Nothing outside the lines below from the one containing "green 1x2 plate" through the one containing "none -> cyan 1x1 plate [667,311,753,380]" is to be printed; print those exactly, ends included, and drop the pictures.

# TASK INPUT
#####

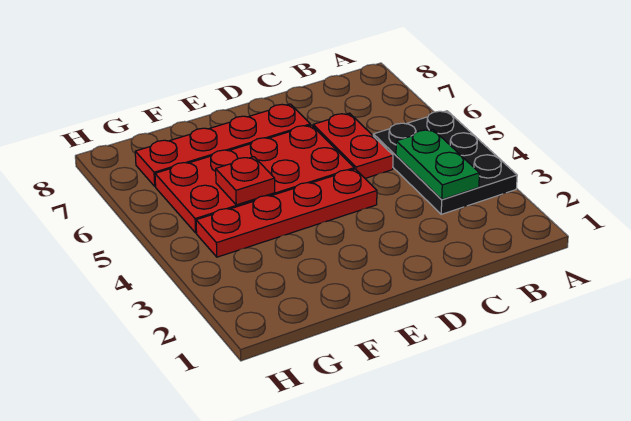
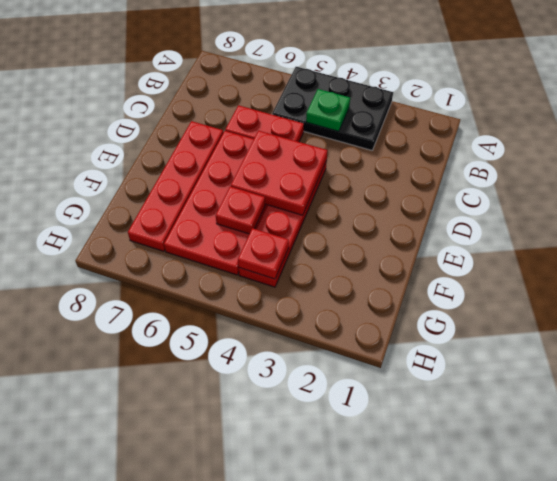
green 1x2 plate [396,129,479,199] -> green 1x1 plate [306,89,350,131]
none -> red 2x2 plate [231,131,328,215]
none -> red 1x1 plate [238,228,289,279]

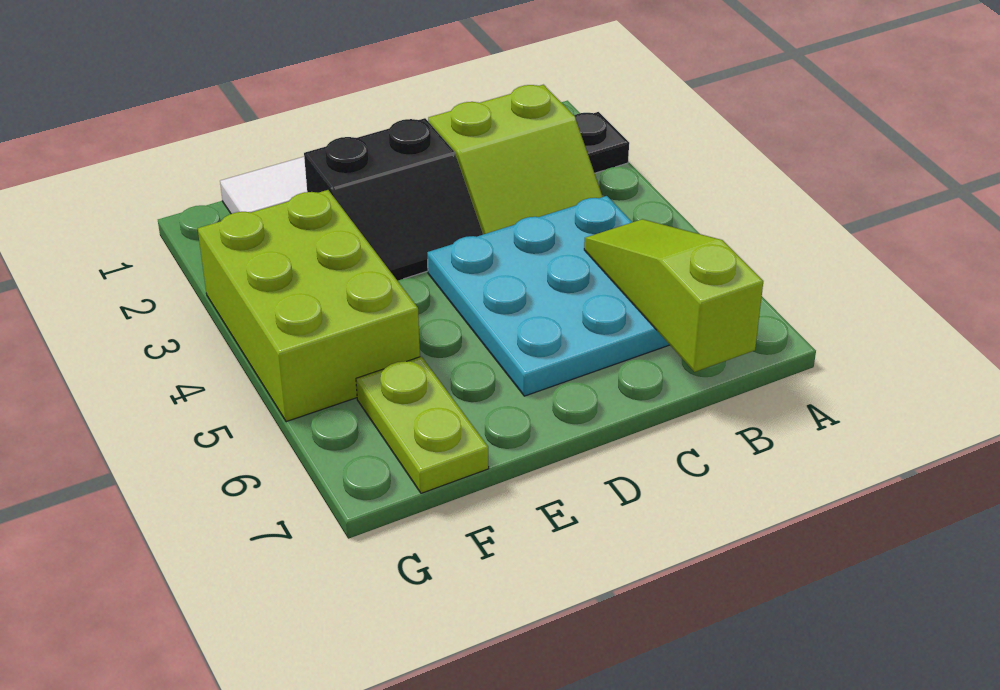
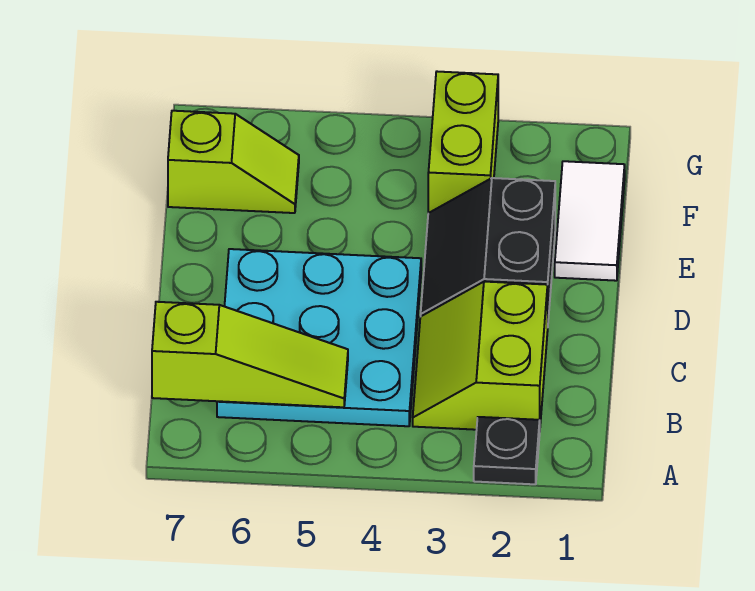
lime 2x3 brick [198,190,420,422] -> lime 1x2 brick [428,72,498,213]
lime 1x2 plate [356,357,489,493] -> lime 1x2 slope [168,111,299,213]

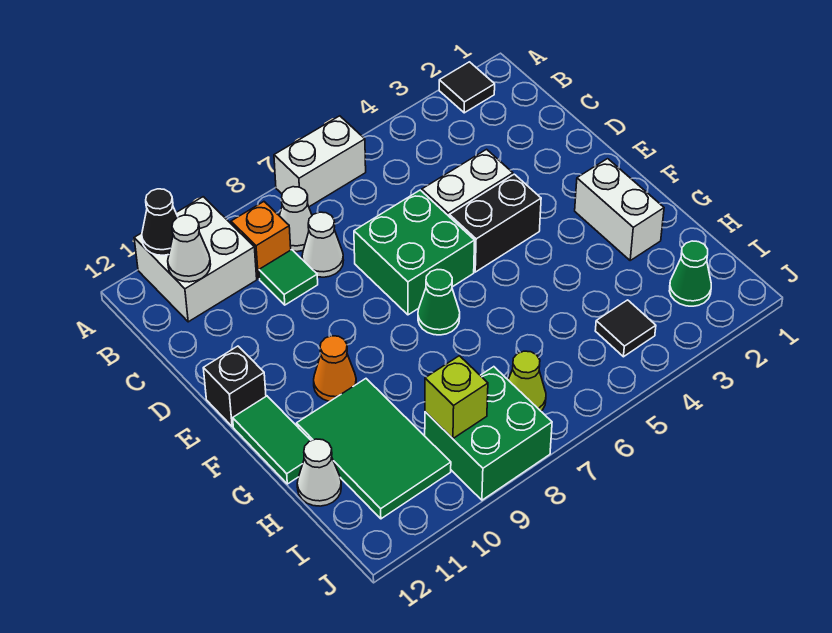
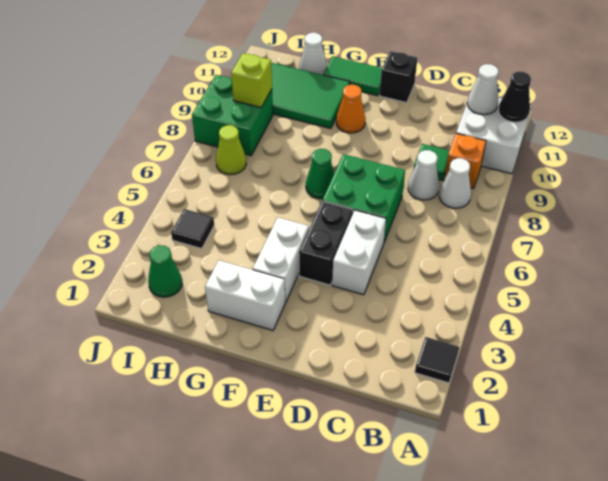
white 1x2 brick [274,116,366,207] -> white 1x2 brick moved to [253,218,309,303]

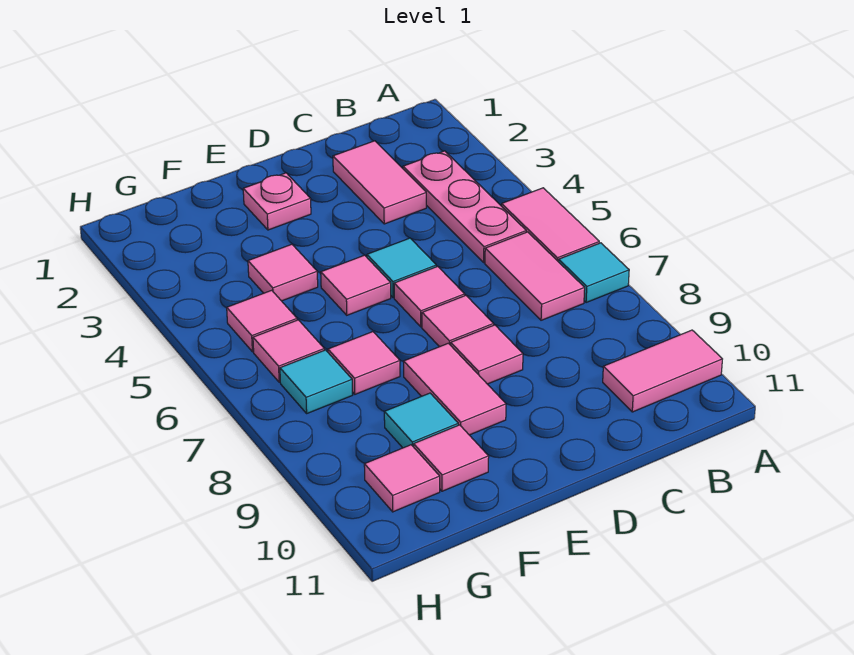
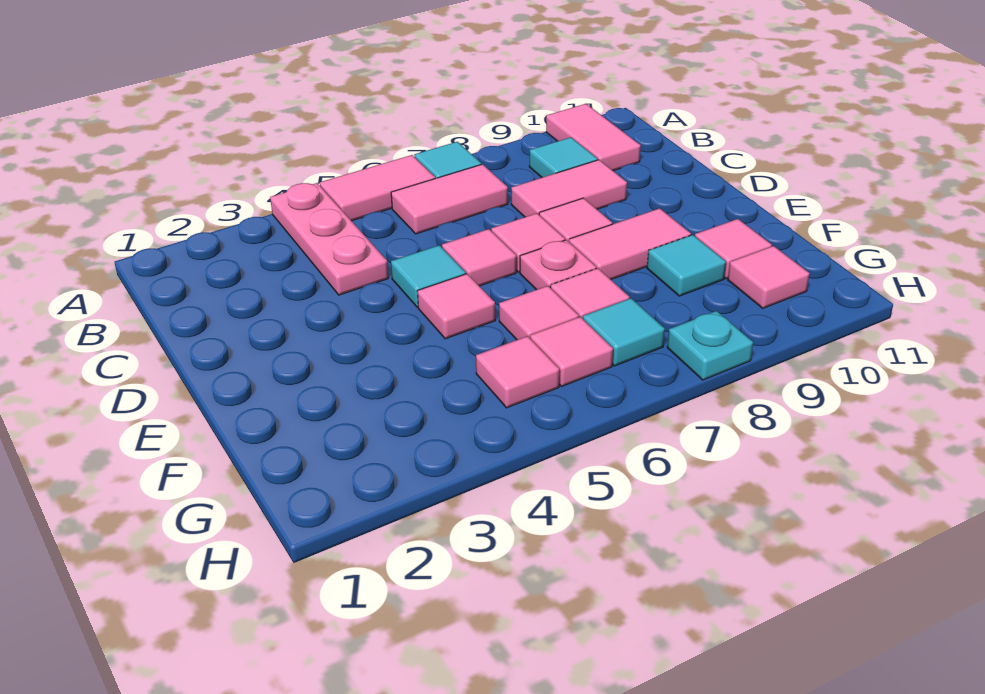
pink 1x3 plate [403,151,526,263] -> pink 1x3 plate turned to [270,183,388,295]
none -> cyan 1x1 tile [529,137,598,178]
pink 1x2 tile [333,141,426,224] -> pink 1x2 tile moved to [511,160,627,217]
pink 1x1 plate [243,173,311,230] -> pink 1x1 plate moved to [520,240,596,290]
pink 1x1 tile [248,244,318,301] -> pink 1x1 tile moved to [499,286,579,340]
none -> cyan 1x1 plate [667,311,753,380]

#####

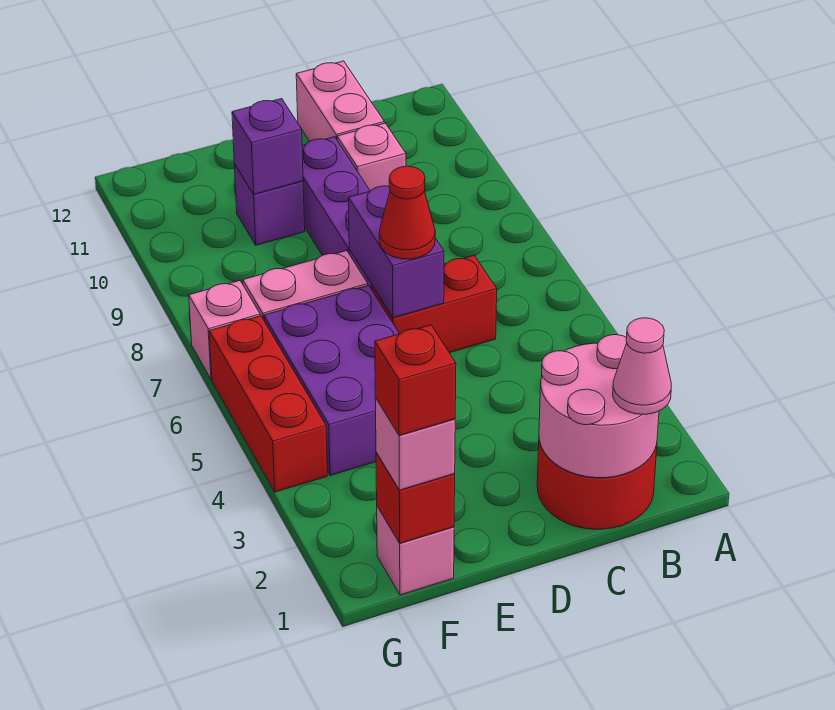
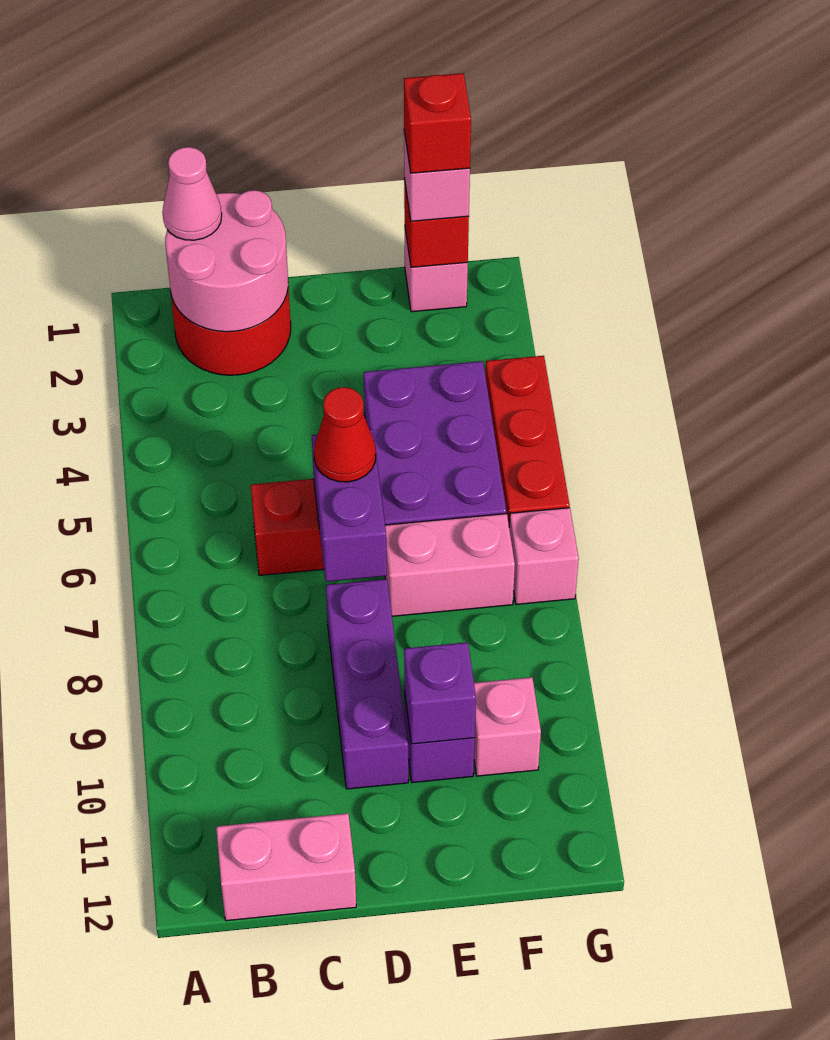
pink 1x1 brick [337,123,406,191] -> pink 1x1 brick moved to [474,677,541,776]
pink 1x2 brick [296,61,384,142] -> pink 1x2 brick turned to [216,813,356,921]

#####

# WRITTEN RESPONSE
green 1x2 plate [396,129,479,199] -> green 1x1 plate [306,89,350,131]
none -> red 2x2 plate [231,131,328,215]
none -> red 1x1 plate [238,228,289,279]

lime 2x3 brick [198,190,420,422] -> lime 1x2 brick [428,72,498,213]
lime 1x2 plate [356,357,489,493] -> lime 1x2 slope [168,111,299,213]

white 1x2 brick [274,116,366,207] -> white 1x2 brick moved to [253,218,309,303]

pink 1x3 plate [403,151,526,263] -> pink 1x3 plate turned to [270,183,388,295]
none -> cyan 1x1 tile [529,137,598,178]
pink 1x2 tile [333,141,426,224] -> pink 1x2 tile moved to [511,160,627,217]
pink 1x1 plate [243,173,311,230] -> pink 1x1 plate moved to [520,240,596,290]
pink 1x1 tile [248,244,318,301] -> pink 1x1 tile moved to [499,286,579,340]
none -> cyan 1x1 plate [667,311,753,380]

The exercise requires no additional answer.